-- Exercise materials follows --

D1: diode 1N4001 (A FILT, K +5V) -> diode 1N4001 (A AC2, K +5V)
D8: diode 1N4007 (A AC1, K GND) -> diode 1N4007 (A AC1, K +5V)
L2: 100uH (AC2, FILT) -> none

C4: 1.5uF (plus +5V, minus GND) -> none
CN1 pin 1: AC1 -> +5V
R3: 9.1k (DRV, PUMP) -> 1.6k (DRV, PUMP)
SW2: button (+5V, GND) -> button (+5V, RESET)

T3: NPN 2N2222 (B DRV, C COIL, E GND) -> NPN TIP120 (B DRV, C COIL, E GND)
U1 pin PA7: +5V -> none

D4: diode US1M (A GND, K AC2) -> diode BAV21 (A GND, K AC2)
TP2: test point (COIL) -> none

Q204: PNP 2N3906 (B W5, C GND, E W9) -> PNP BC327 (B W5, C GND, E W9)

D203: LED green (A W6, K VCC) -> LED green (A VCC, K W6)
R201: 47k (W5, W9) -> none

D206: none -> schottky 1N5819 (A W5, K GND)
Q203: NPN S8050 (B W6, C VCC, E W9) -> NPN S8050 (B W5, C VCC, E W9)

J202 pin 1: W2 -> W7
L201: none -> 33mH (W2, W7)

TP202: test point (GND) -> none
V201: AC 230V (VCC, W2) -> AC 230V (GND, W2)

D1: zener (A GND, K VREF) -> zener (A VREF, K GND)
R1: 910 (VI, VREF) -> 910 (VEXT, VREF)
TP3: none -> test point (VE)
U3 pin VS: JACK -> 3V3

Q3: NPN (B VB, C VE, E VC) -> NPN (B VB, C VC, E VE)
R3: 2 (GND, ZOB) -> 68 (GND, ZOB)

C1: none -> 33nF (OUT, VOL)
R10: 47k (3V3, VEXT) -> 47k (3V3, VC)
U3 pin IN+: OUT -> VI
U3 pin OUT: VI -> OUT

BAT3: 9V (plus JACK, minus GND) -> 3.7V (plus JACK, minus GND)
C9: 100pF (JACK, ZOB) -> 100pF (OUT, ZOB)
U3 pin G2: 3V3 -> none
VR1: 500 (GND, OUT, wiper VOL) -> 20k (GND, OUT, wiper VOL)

-- Exercise materials concluded --

When a line of the records includes "none", that line belongs in the answer.

# Output of the task
L2: 100uH (AC2, FILT) -> none
C4: 1.5uF (plus +5V, minus GND) -> none
U1 pin PA7: +5V -> none
TP2: test point (COIL) -> none
R201: 47k (W5, W9) -> none
D206: none -> schottky 1N5819 (A W5, K GND)
L201: none -> 33mH (W2, W7)
TP202: test point (GND) -> none
TP3: none -> test point (VE)
C1: none -> 33nF (OUT, VOL)
U3 pin G2: 3V3 -> none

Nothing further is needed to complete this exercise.